- _Exercise directions_
Each line from the one containing "white fish: 7 -> 6" through the last line of the records is to be repeated exactly, with all pictures left out.

_____

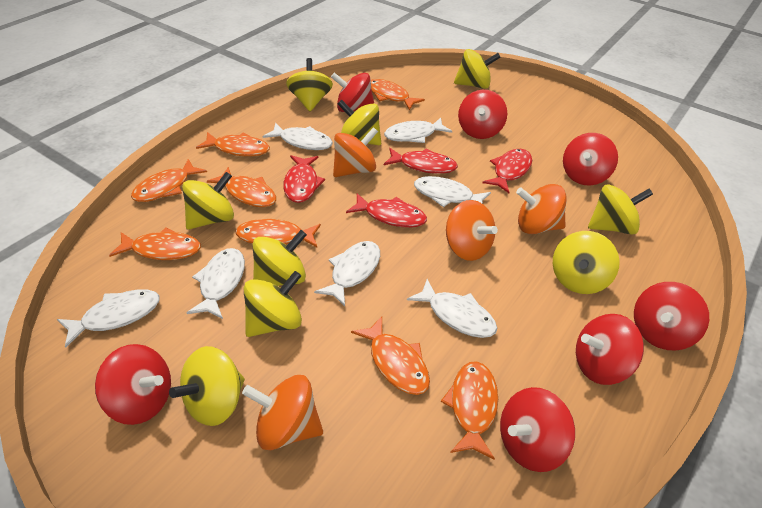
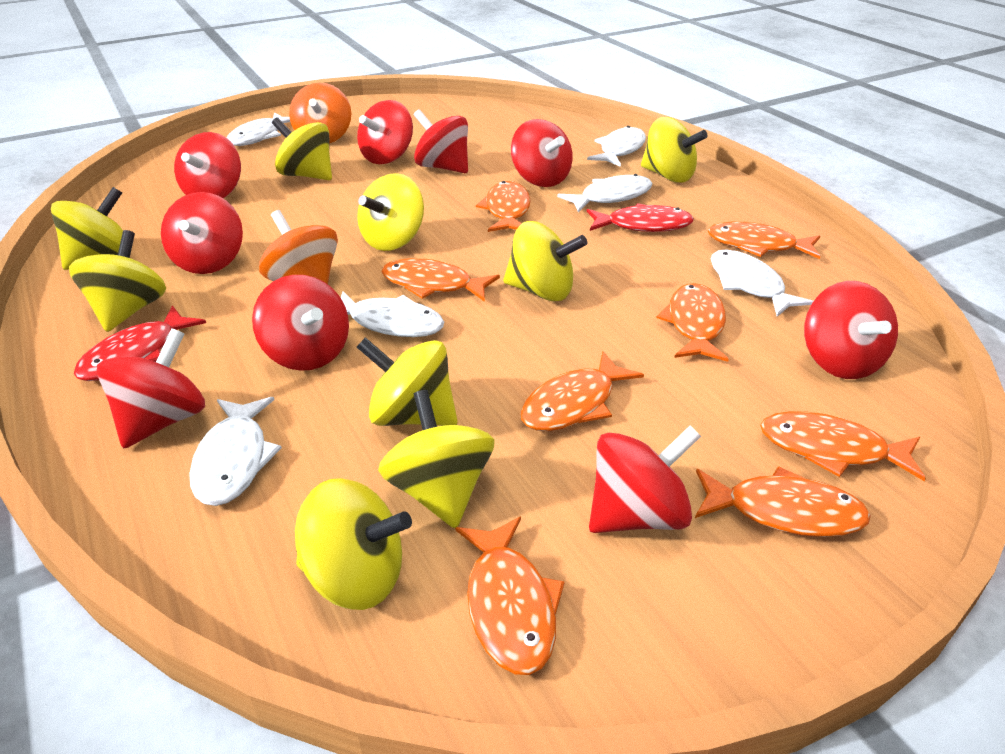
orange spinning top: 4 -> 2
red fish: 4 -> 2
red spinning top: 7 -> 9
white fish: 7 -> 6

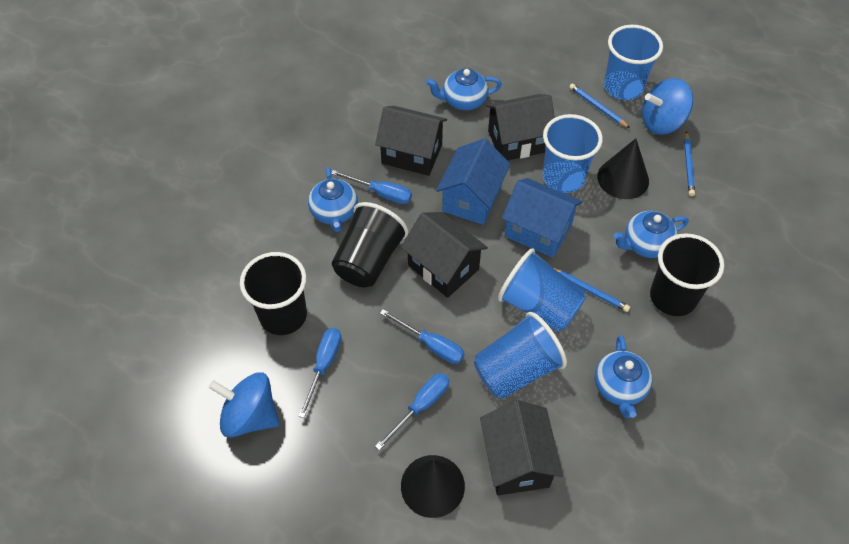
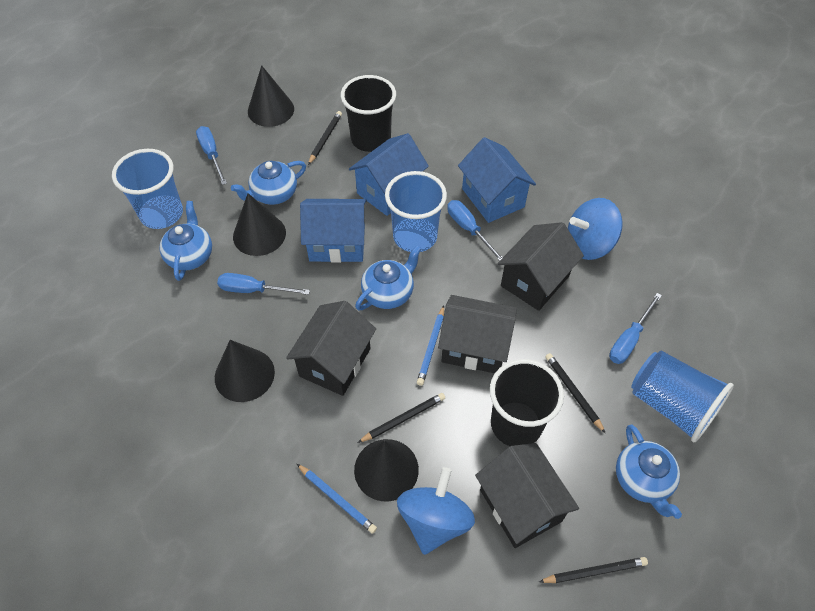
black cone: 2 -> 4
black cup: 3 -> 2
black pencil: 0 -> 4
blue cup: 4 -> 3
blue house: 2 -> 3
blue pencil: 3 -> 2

_____

- _The completed task_
white fish: 7 -> 6

black cone: 2 -> 4
black cup: 3 -> 2
black pencil: 0 -> 4
blue cup: 4 -> 3
blue house: 2 -> 3
blue pencil: 3 -> 2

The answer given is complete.